[Records to process Boundary: Start]
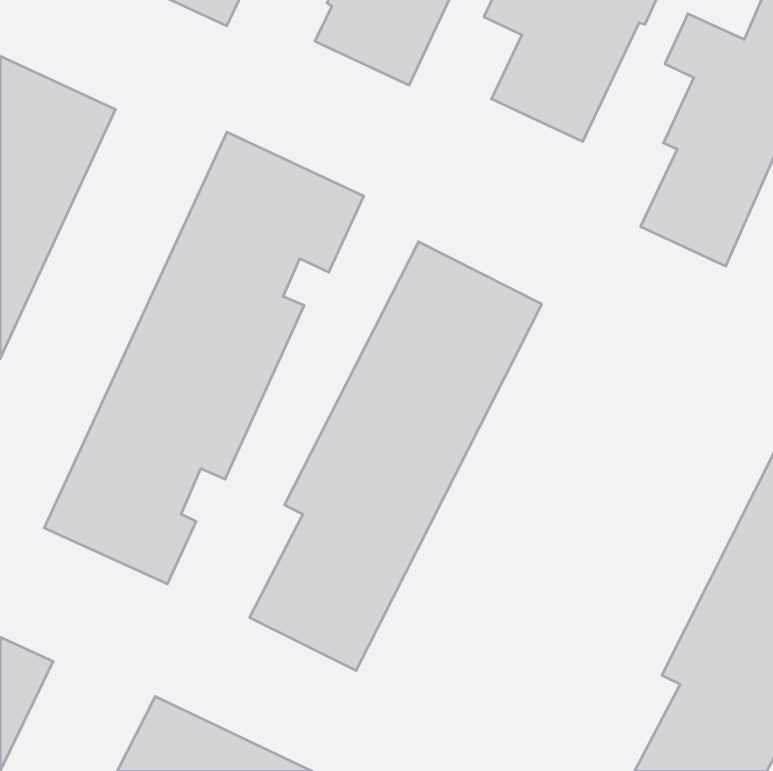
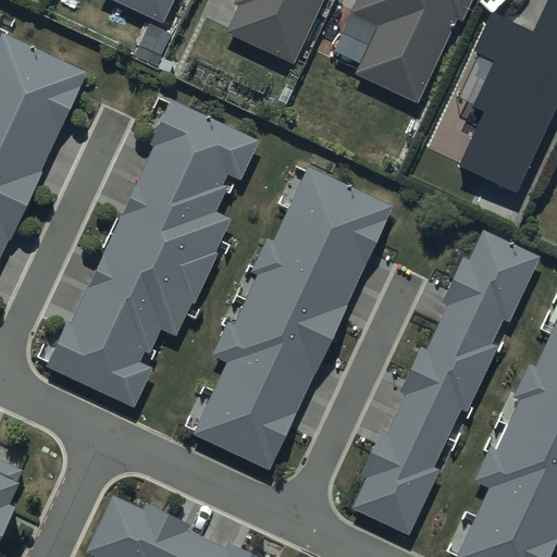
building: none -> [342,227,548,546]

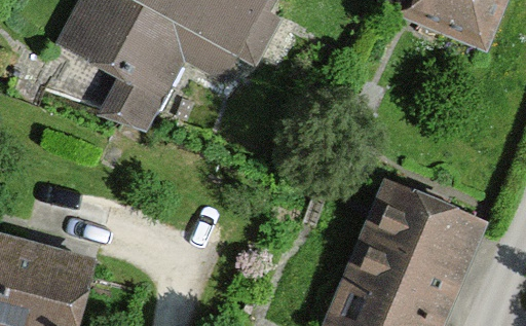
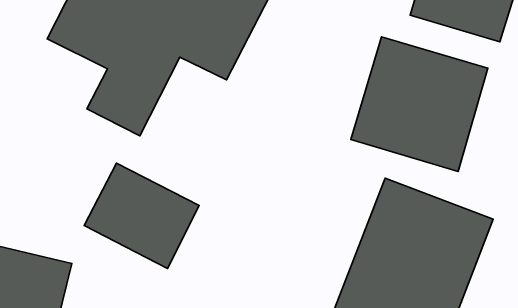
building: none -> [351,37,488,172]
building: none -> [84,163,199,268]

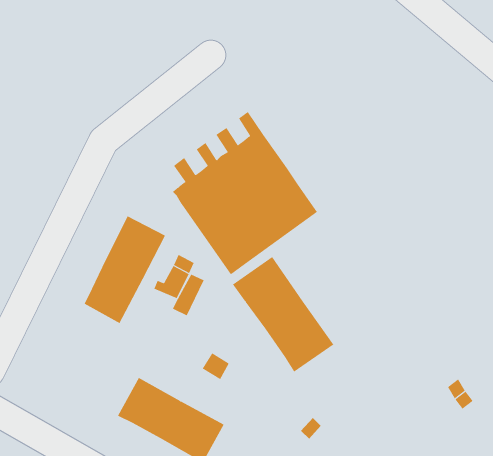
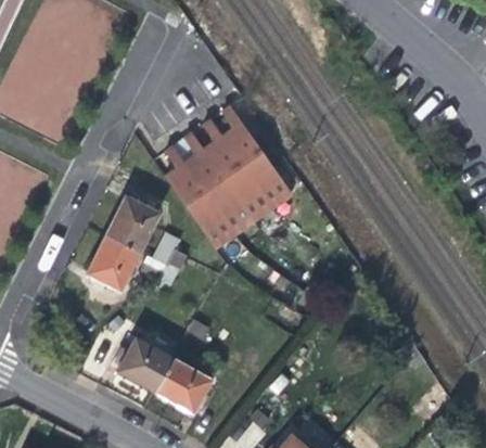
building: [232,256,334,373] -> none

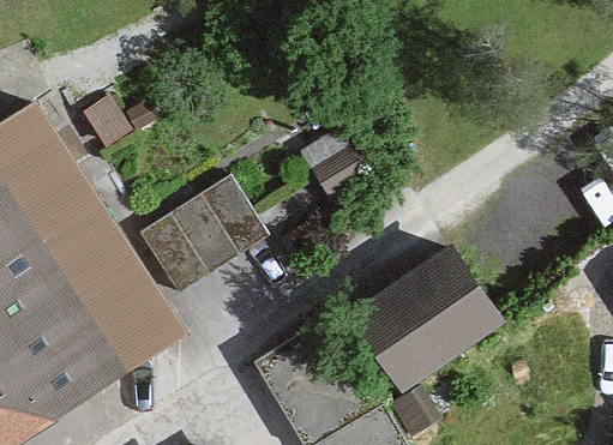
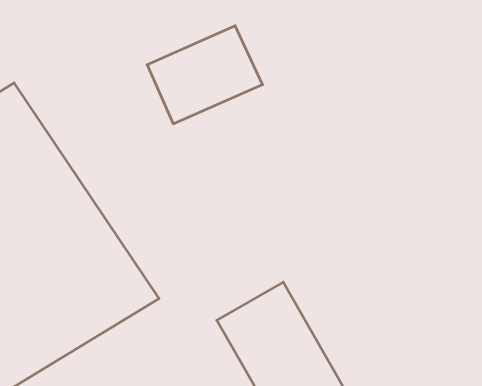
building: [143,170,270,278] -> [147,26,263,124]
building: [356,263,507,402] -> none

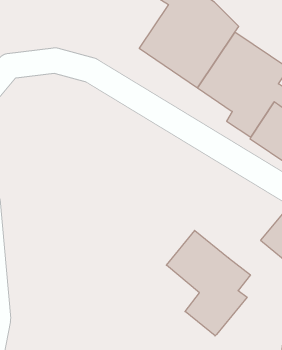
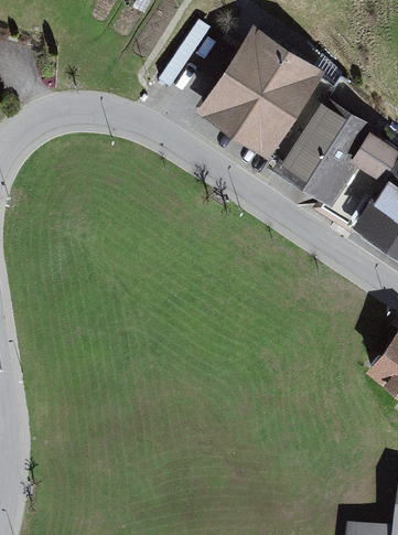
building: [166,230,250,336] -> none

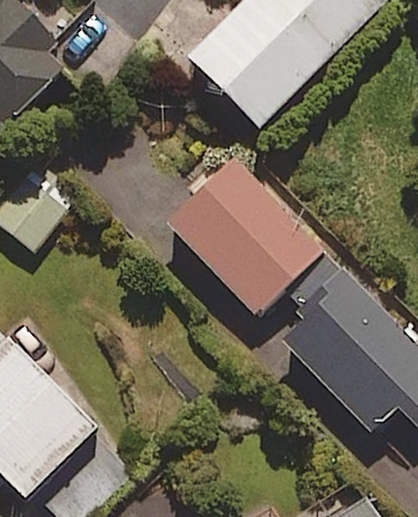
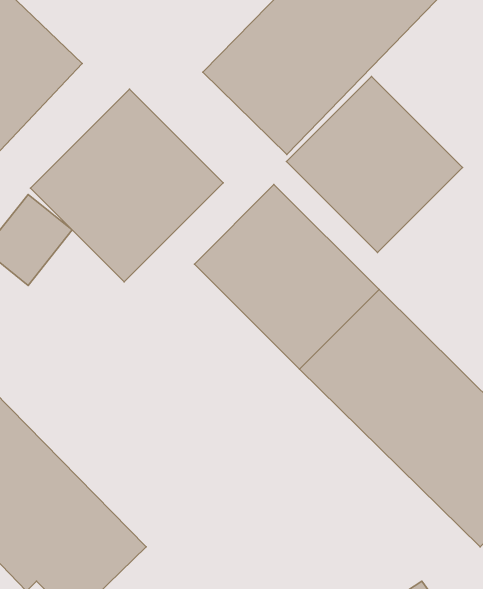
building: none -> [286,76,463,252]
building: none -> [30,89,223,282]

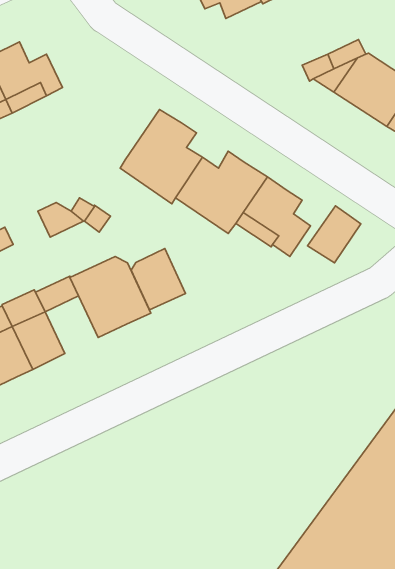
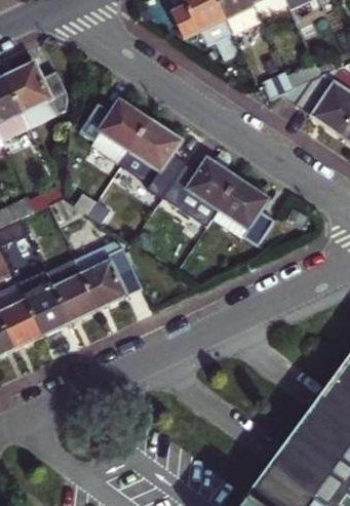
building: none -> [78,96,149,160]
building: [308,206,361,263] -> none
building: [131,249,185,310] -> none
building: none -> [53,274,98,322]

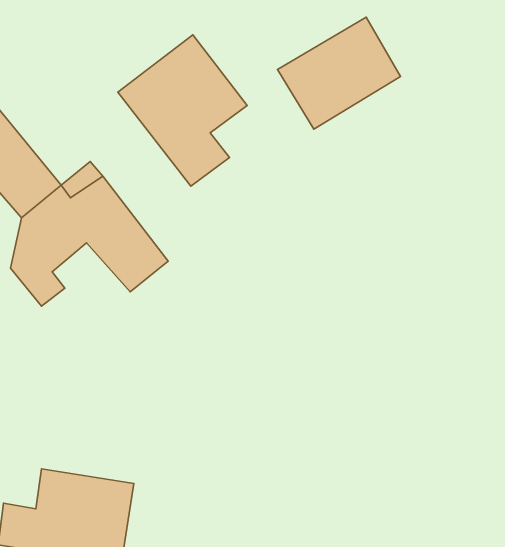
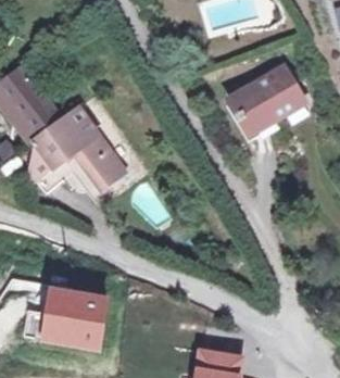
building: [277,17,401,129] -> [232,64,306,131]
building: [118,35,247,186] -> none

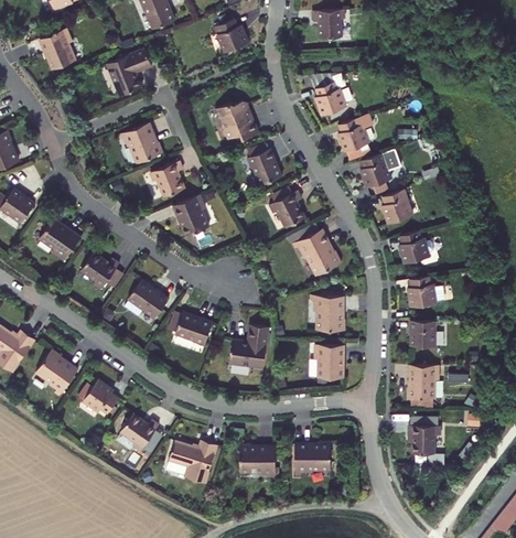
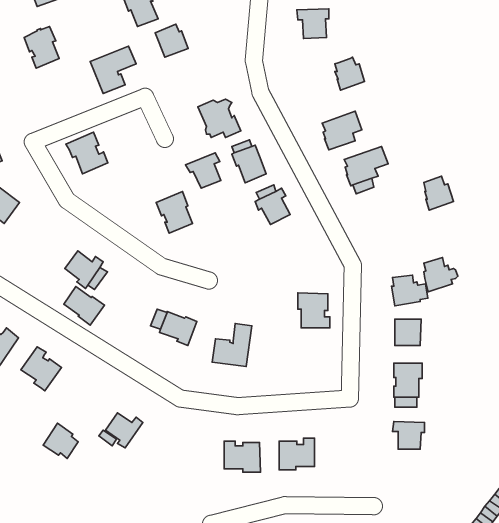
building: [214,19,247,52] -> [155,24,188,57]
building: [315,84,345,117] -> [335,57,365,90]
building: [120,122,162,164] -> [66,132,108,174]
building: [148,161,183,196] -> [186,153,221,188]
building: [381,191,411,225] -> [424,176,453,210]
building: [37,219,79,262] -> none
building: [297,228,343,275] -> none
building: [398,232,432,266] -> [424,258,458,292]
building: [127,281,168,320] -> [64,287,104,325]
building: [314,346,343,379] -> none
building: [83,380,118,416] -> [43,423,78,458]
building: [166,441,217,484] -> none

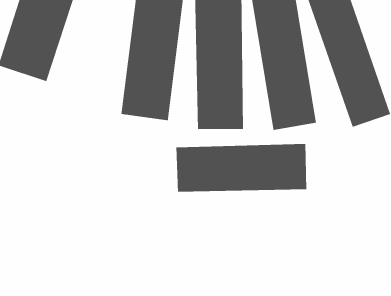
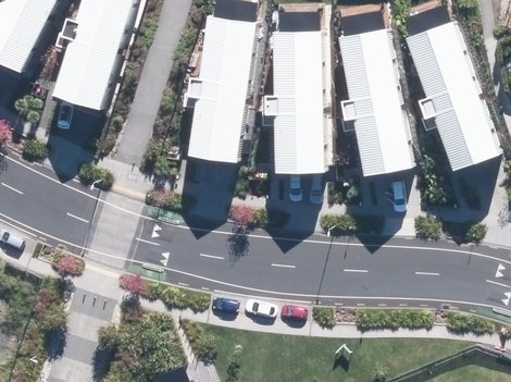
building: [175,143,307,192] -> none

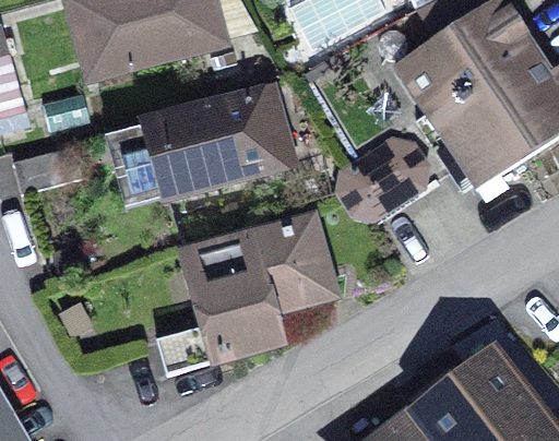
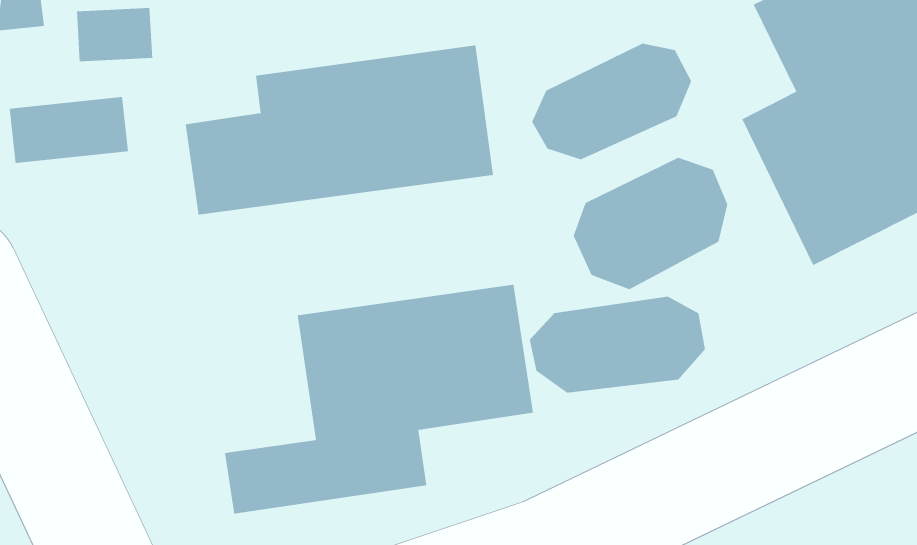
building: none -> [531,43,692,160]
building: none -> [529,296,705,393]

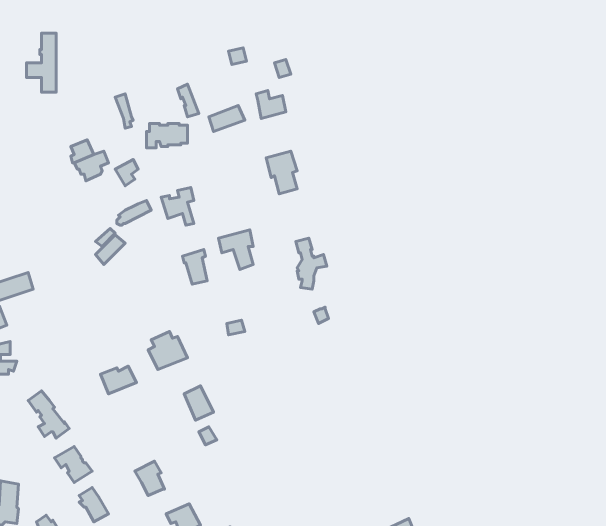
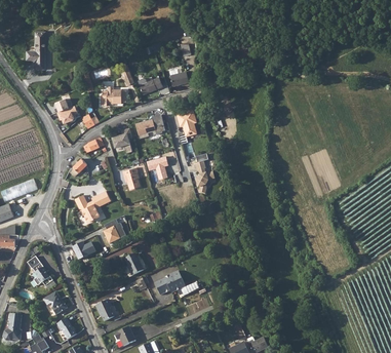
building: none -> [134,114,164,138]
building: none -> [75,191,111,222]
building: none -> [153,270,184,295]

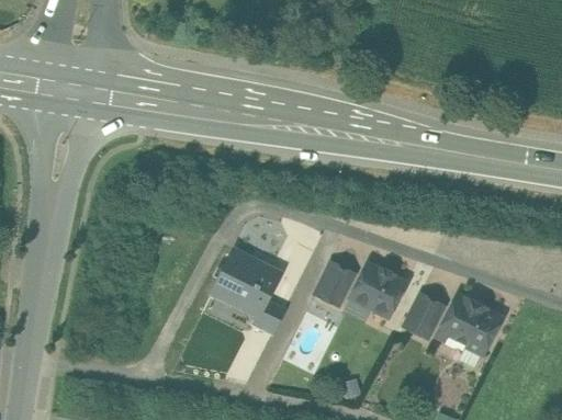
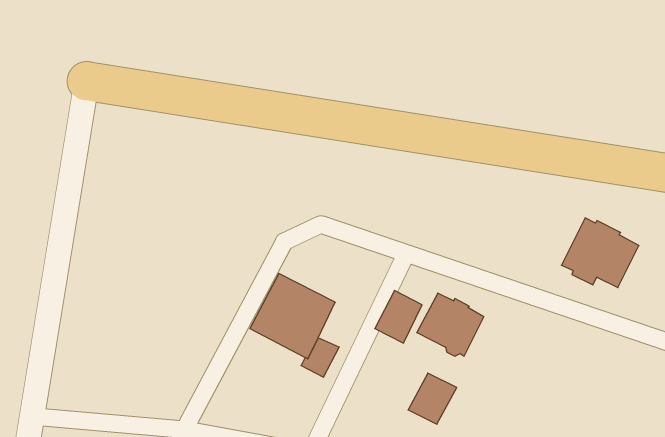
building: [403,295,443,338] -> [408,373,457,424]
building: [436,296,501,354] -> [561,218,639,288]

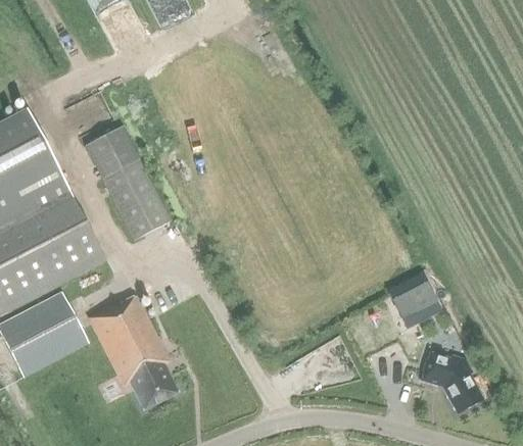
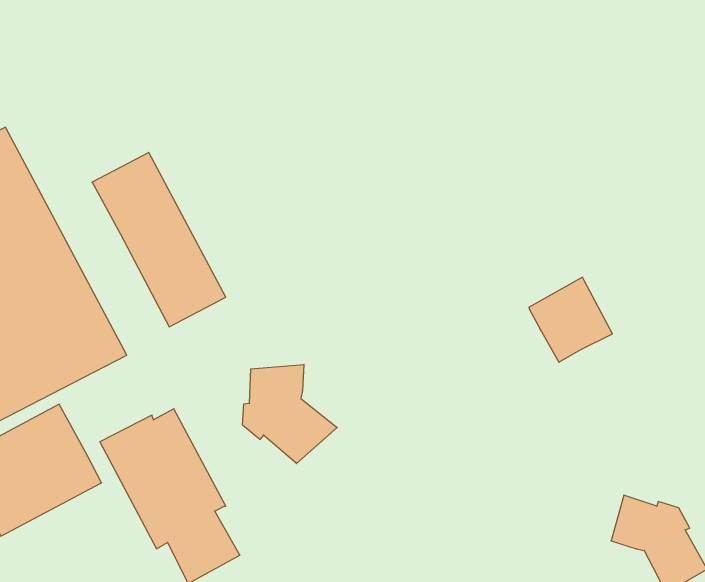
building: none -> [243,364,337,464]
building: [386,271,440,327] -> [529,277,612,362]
[Records to process Boundary: End]
» Aim of the exercise
Only lines from the one holding "building: [297,228,343,275] -> none" through the last line of the entries above are wanted, both ends included, each retyped exactly; no pictures.

» Solution to this task
building: [297,228,343,275] -> none
building: [398,232,432,266] -> [424,258,458,292]
building: [127,281,168,320] -> [64,287,104,325]
building: [314,346,343,379] -> none
building: [83,380,118,416] -> [43,423,78,458]
building: [166,441,217,484] -> none

building: [175,143,307,192] -> none

building: none -> [531,43,692,160]
building: none -> [529,296,705,393]

building: none -> [134,114,164,138]
building: none -> [75,191,111,222]
building: none -> [153,270,184,295]

building: [403,295,443,338] -> [408,373,457,424]
building: [436,296,501,354] -> [561,218,639,288]

building: none -> [243,364,337,464]
building: [386,271,440,327] -> [529,277,612,362]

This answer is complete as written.